[AUFGABENSTELLUNG] Gib alle Zeilen der folgenden Datensätze wortgetreu aus, lass dabei aber die Bilder weg.

+++

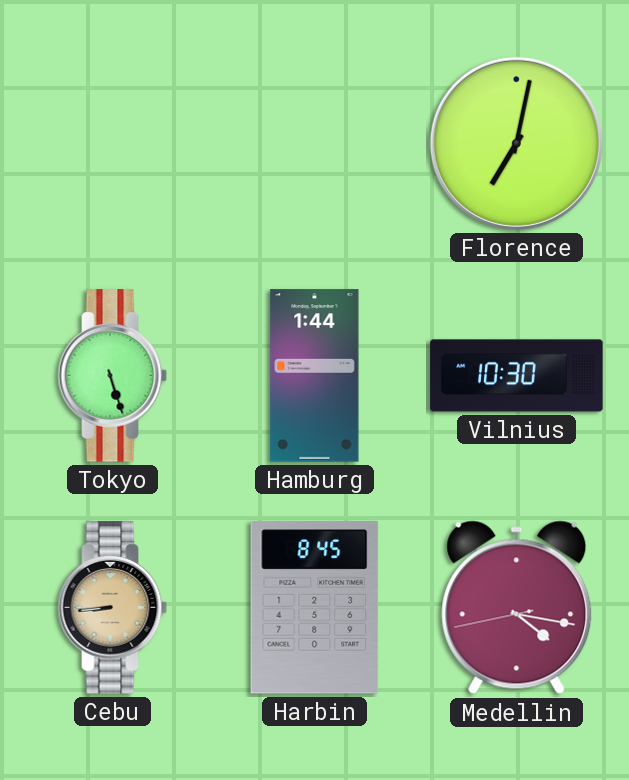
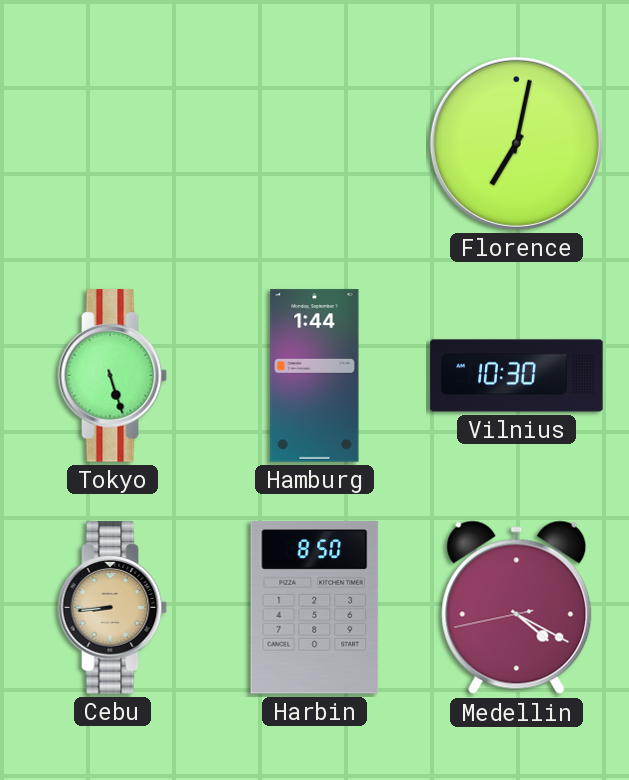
Harbin: 8:45 -> 8:50
Medellin: 4:16 -> 4:19
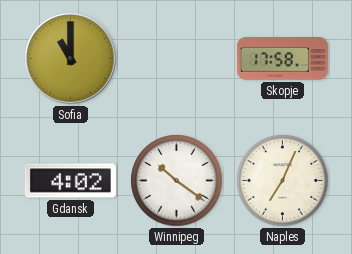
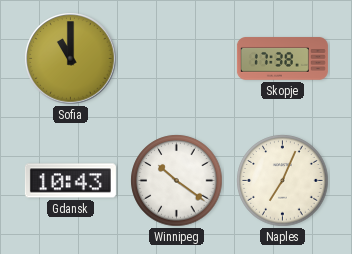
Skopje: 17:58 -> 17:38
Gdansk: 4:02 -> 10:43
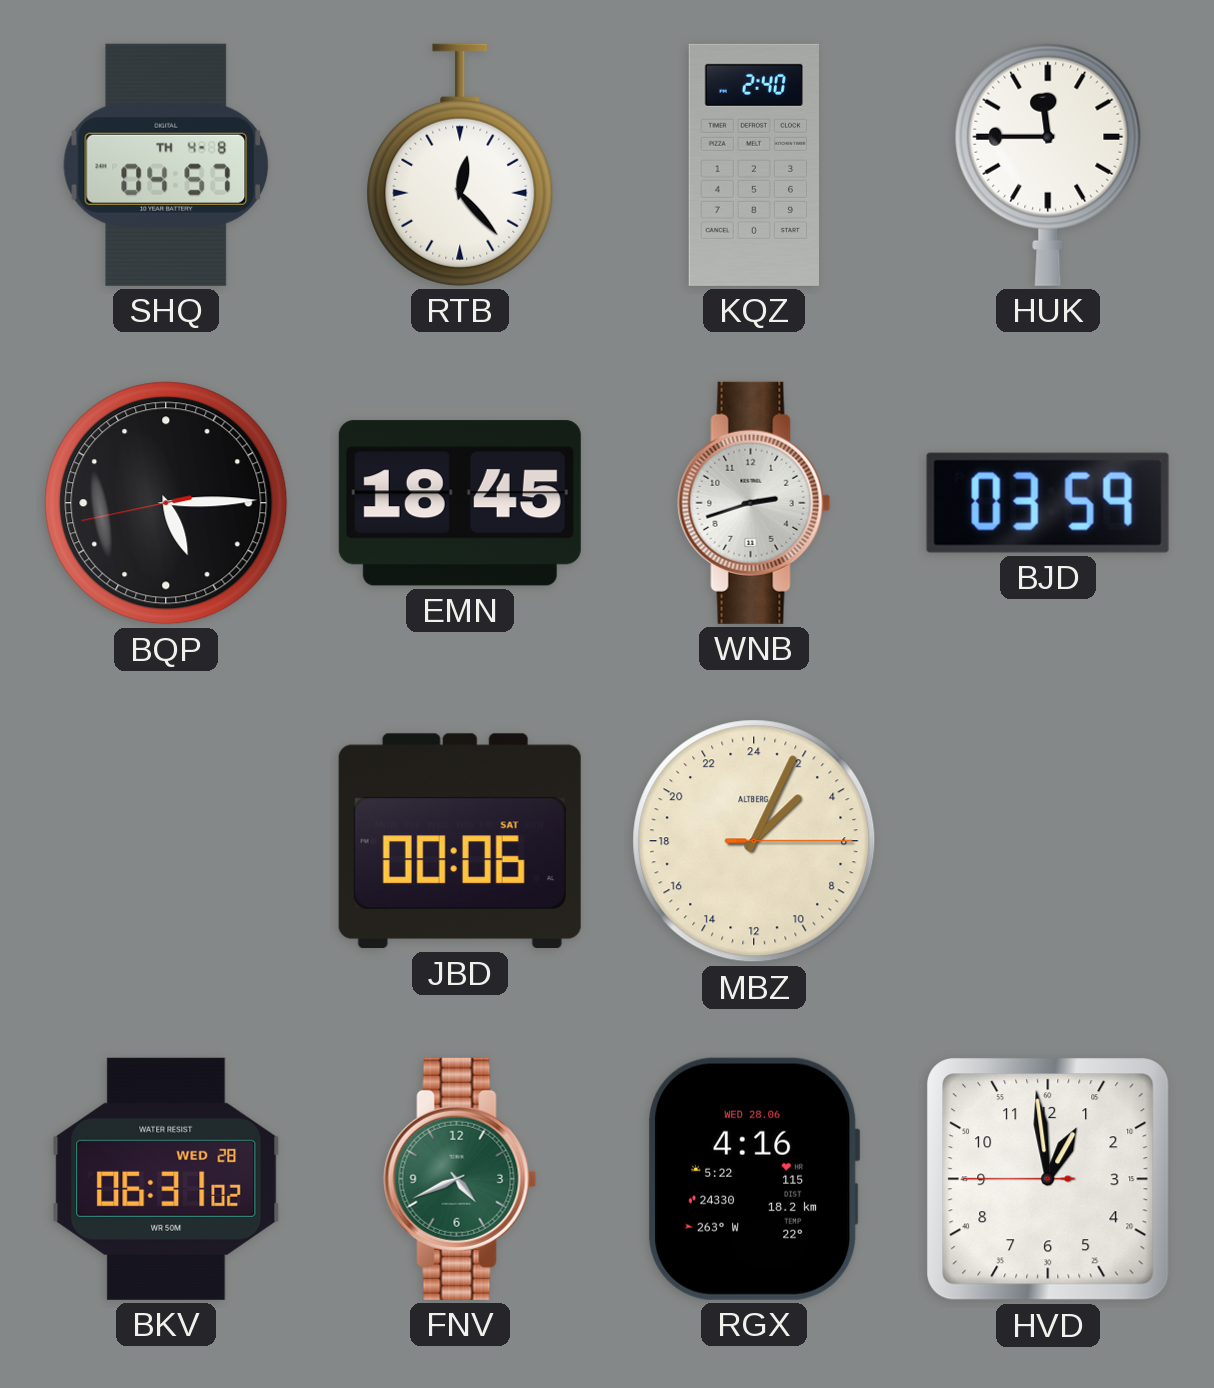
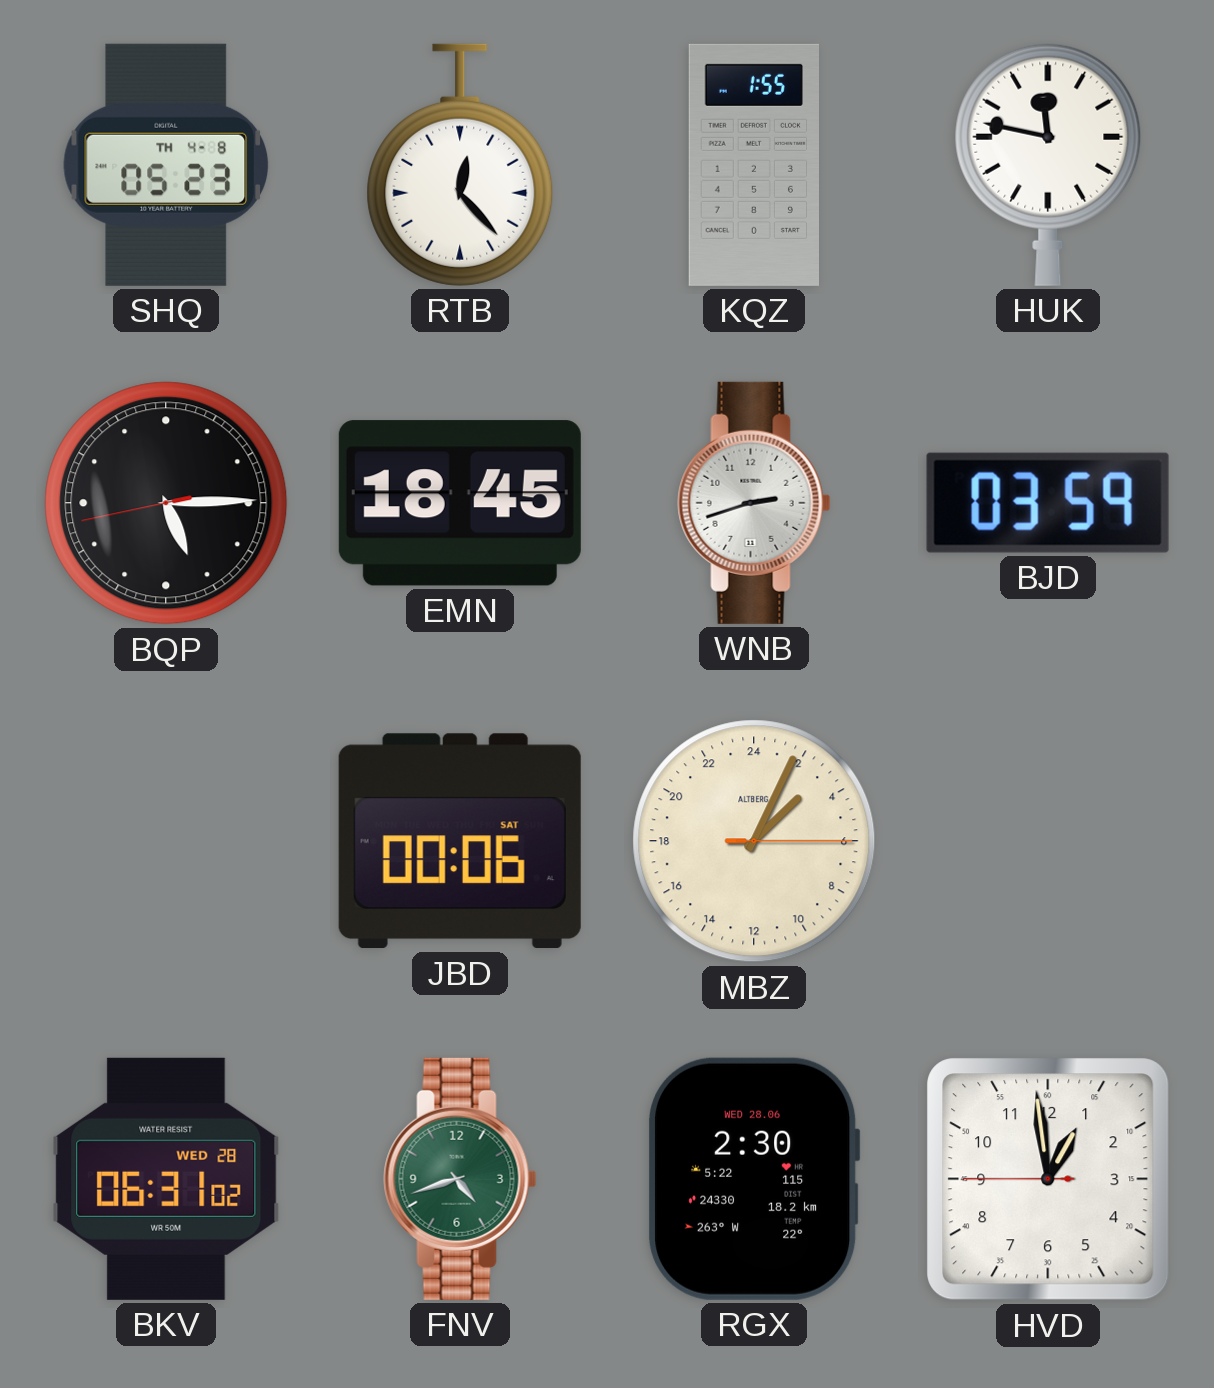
SHQ: 04:57 -> 05:23
KQZ: 2:40 -> 1:55
HUK: 11:45 -> 11:47
FNV: 4:41 -> 4:42
RGX: 4:16 -> 2:30
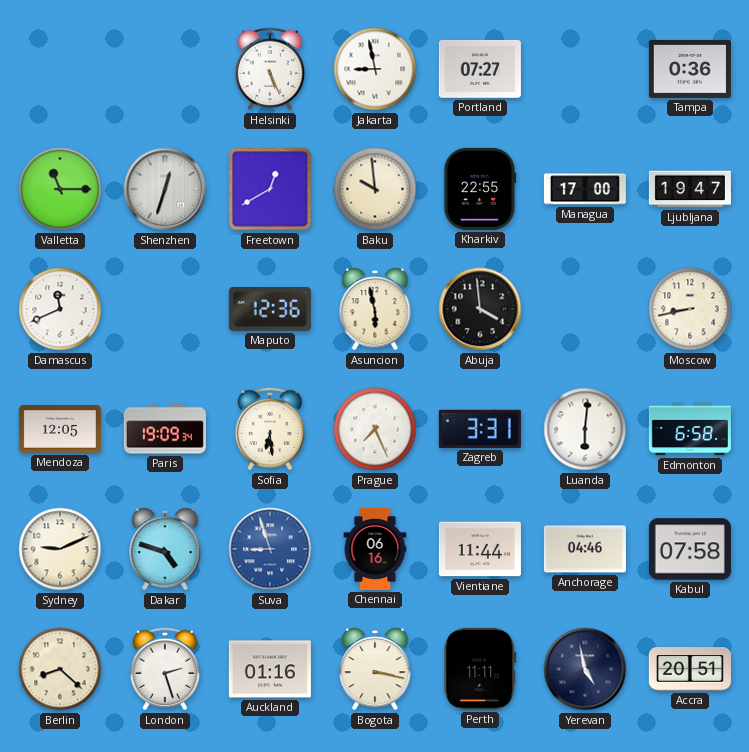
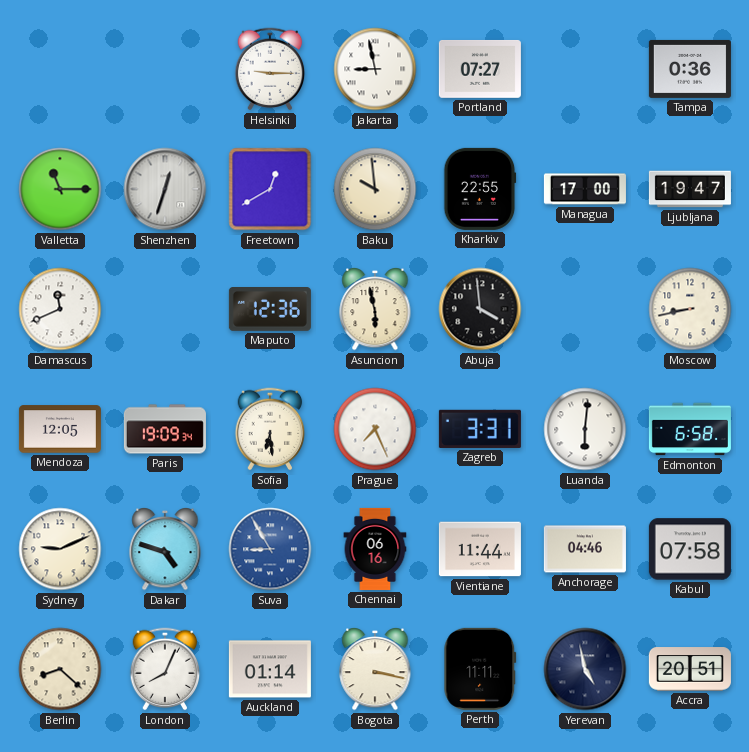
Helsinki: 5:26 -> 9:15
Suva: 8:57 -> 8:55
London: 2:27 -> 8:04
Auckland: 01:16 -> 01:14
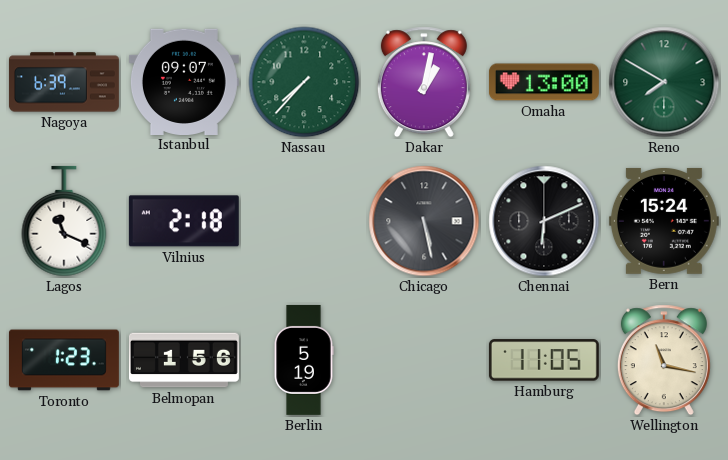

+++

[RICHTIGES ERGEBNIS]
Harbin: 8:45 -> 8:50
Medellin: 4:16 -> 4:19
Skopje: 17:58 -> 17:38
Gdansk: 4:02 -> 10:43
SHQ: 04:57 -> 05:23
KQZ: 2:40 -> 1:55
HUK: 11:45 -> 11:47
FNV: 4:41 -> 4:42
RGX: 4:16 -> 2:30
Helsinki: 5:26 -> 9:15
Suva: 8:57 -> 8:55
London: 2:27 -> 8:04
Auckland: 01:16 -> 01:14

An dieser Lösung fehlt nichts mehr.